# [WORKING DATA]
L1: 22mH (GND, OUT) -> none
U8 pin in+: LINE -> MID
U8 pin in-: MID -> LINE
...
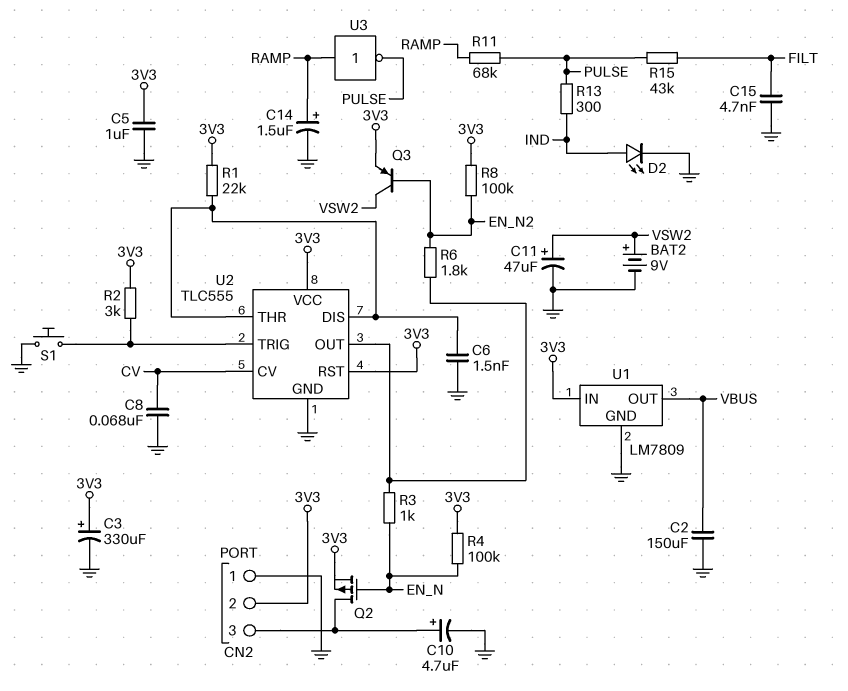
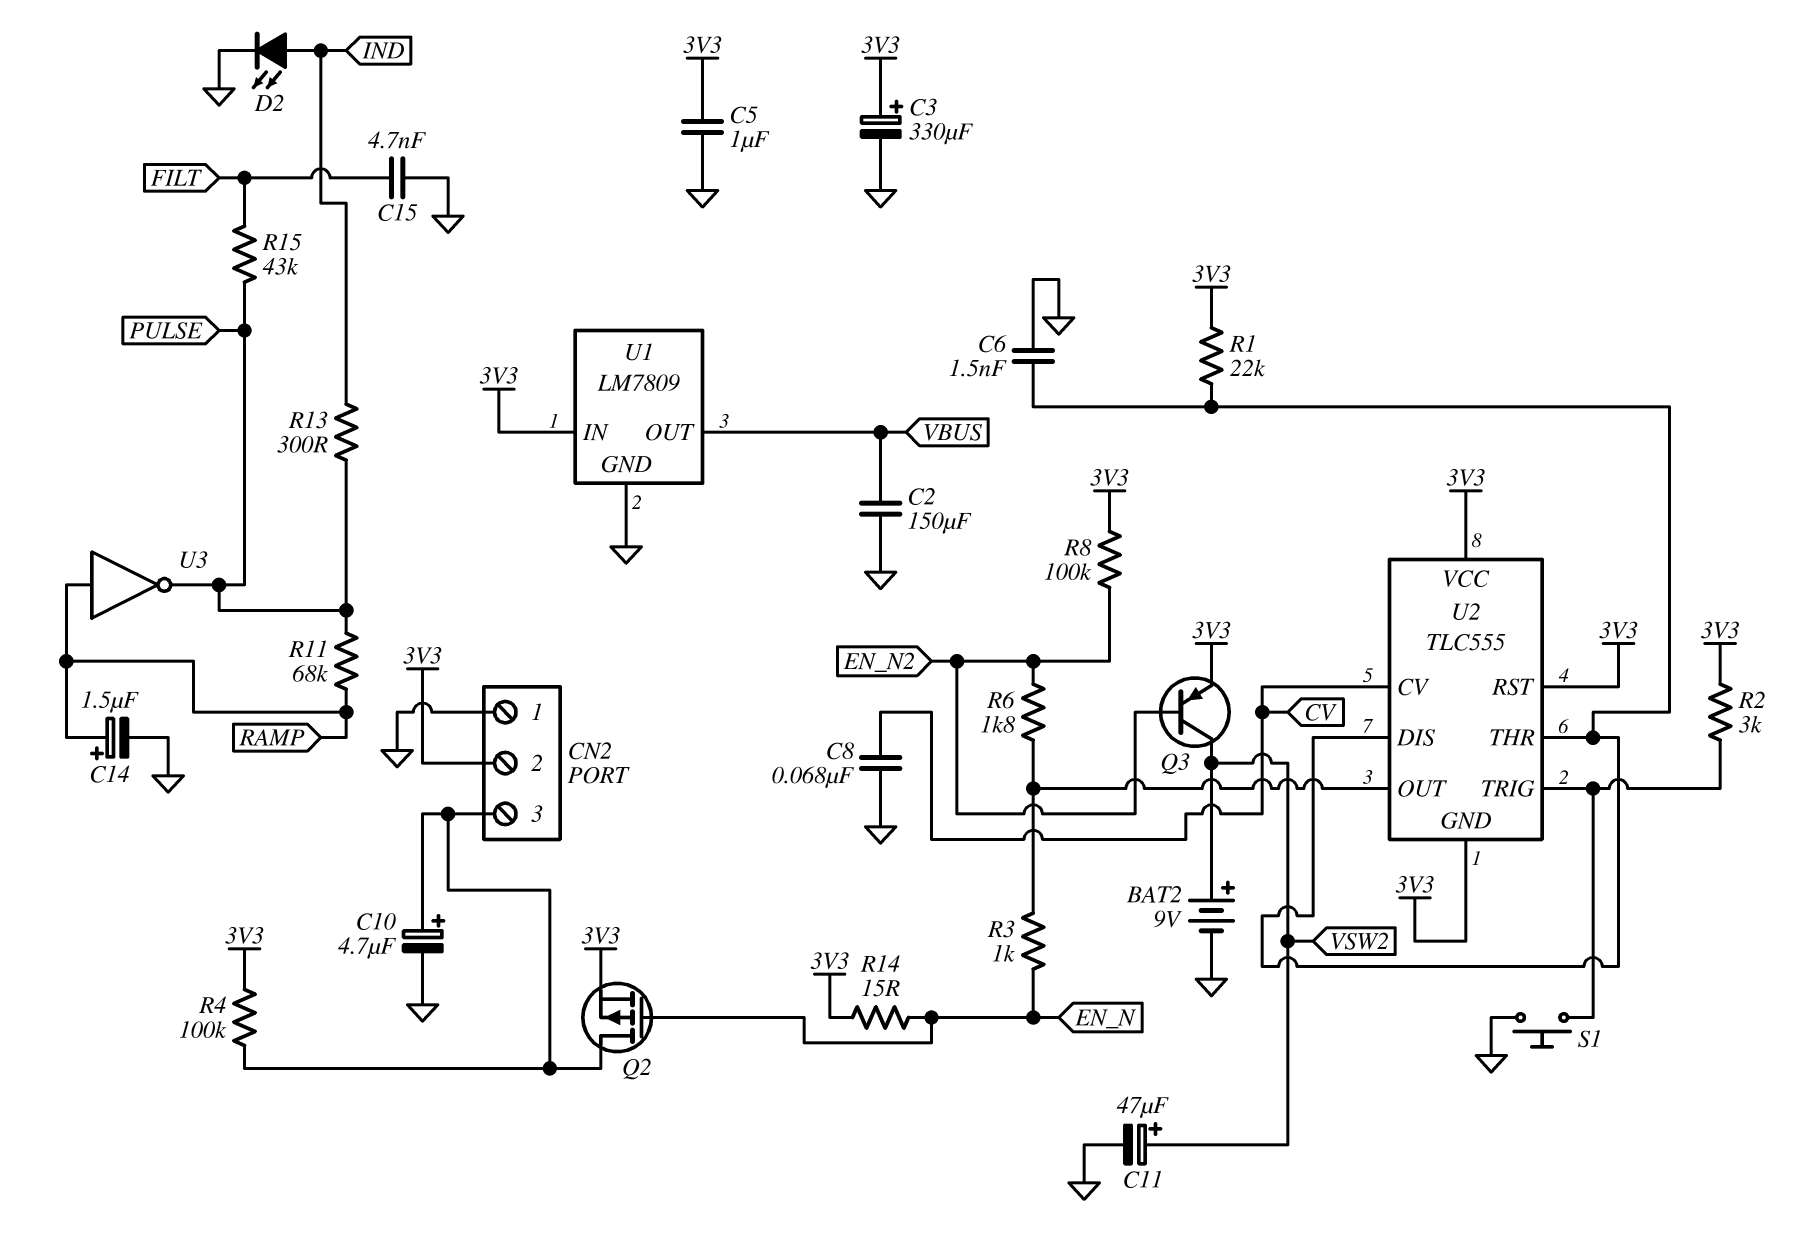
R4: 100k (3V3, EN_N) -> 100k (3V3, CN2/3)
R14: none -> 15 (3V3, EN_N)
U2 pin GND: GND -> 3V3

# [GOAL OF THE EXERCISE]
In your answer, include only the lines above starting at the line that holds "R4: 100k (3V3, EN_N) -> 100k (3V3, CN2/3)" and ending at the line that holds "U2 pin GND: GND -> 3V3", copied exactly.

# [ANSWER TO THIS PROBLEM]
R4: 100k (3V3, EN_N) -> 100k (3V3, CN2/3)
R14: none -> 15 (3V3, EN_N)
U2 pin GND: GND -> 3V3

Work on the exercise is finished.